Record extracts:
--- START ---
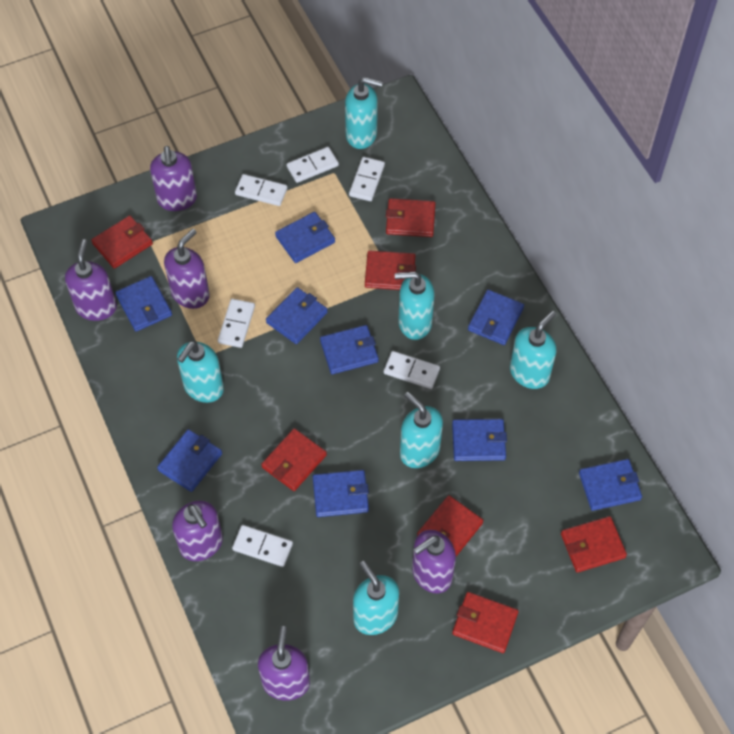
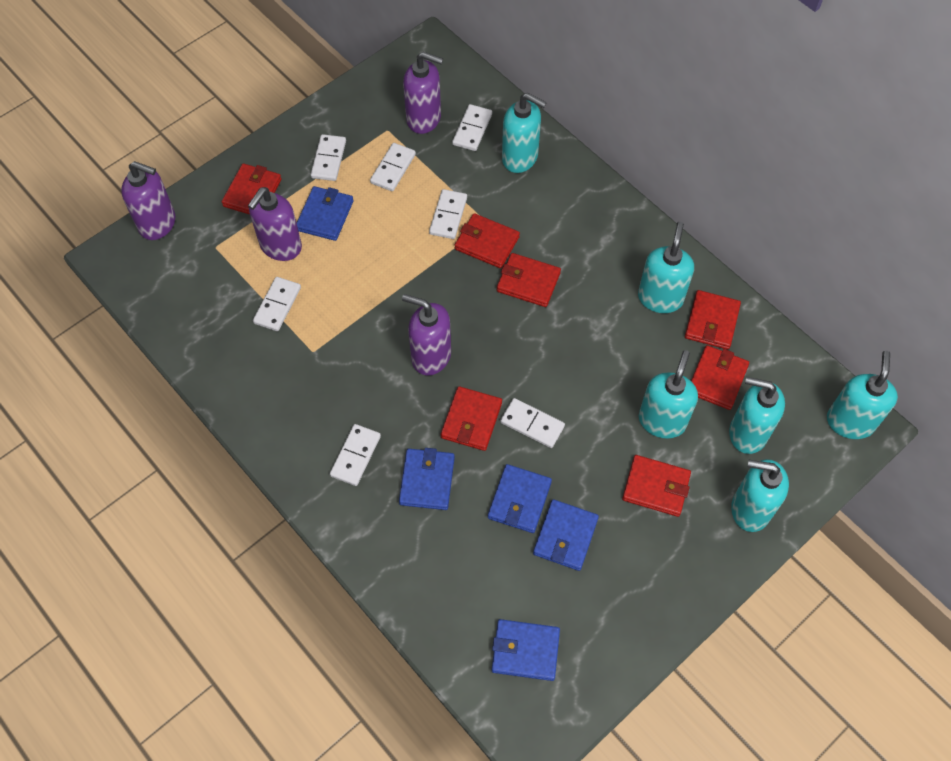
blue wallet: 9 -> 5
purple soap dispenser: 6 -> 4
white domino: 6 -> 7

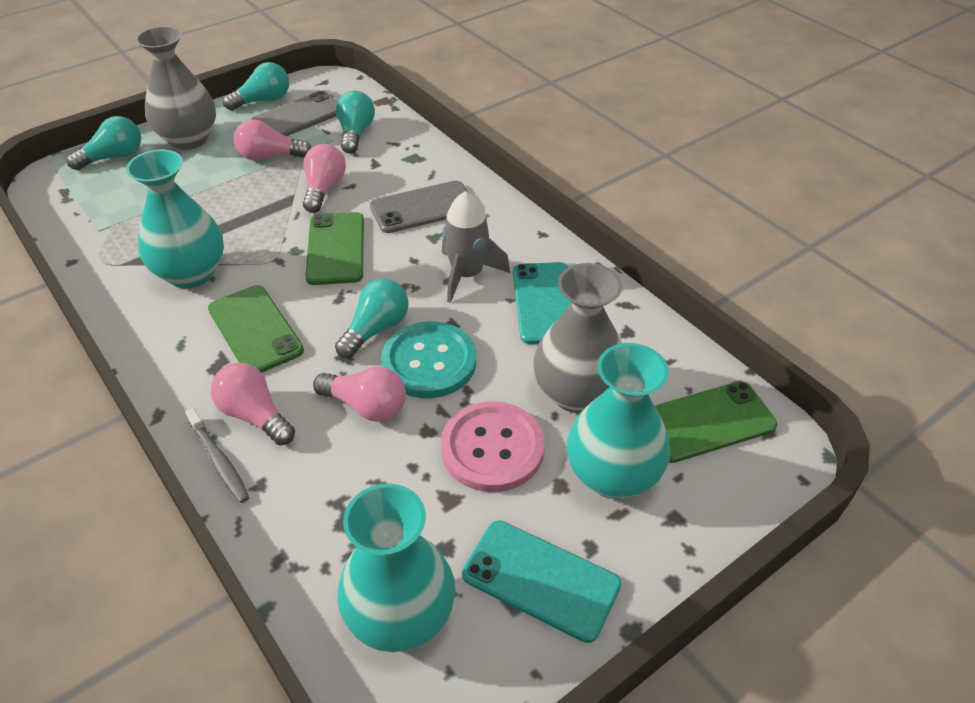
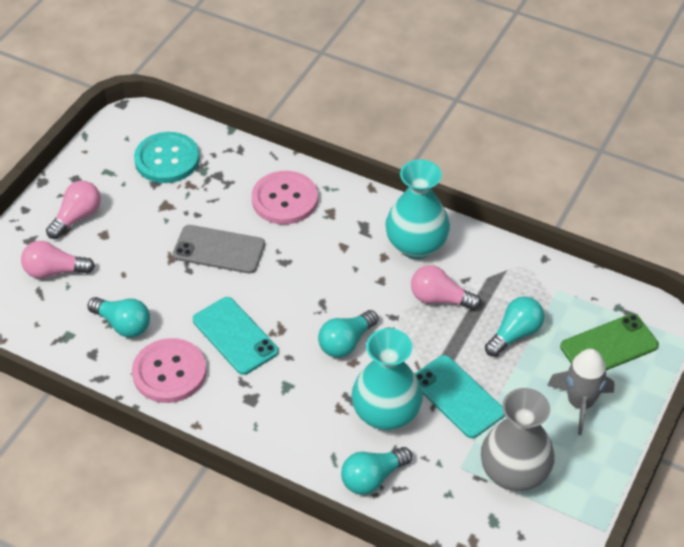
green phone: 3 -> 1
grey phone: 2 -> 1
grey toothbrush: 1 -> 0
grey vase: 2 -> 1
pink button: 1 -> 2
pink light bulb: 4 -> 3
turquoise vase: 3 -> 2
--- END ---
--- START ---
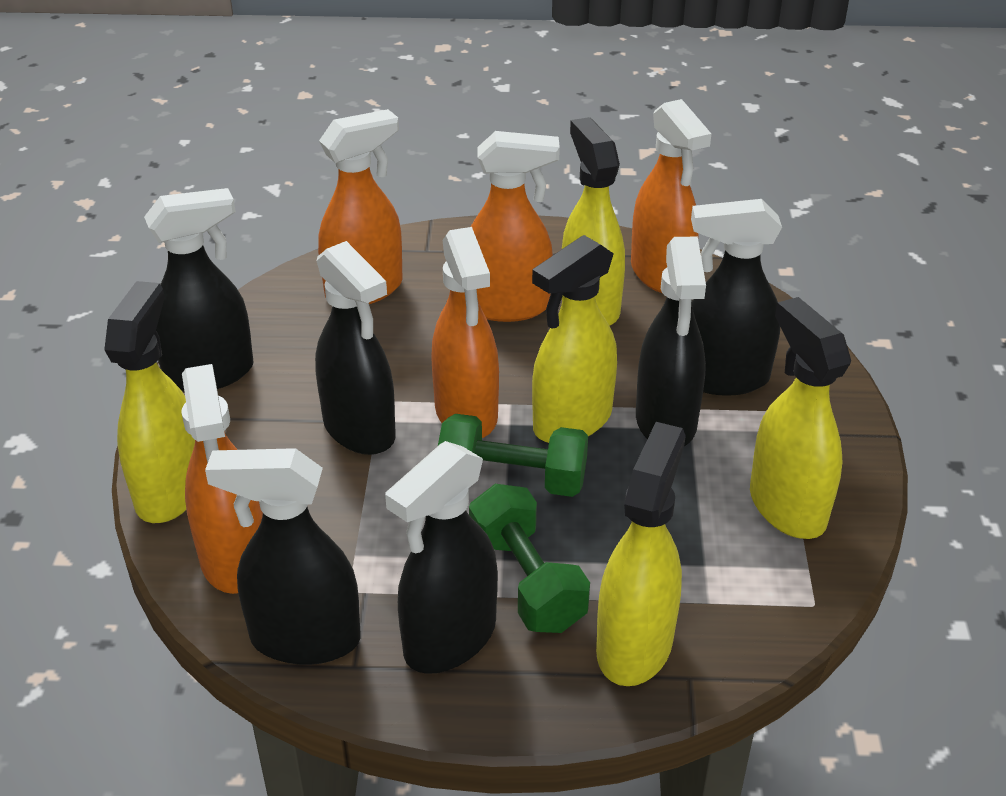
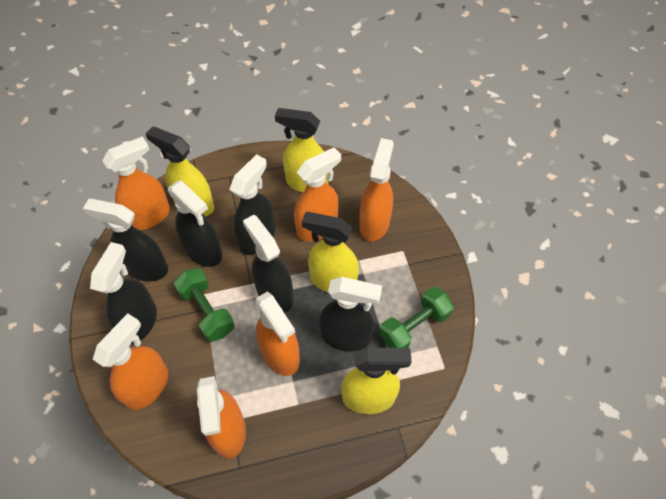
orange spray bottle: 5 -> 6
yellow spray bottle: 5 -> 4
--- END ---
Directions:
Based on the records above, how many lines hold the string "grey"? Answer with the number by itself.

Task answer:
3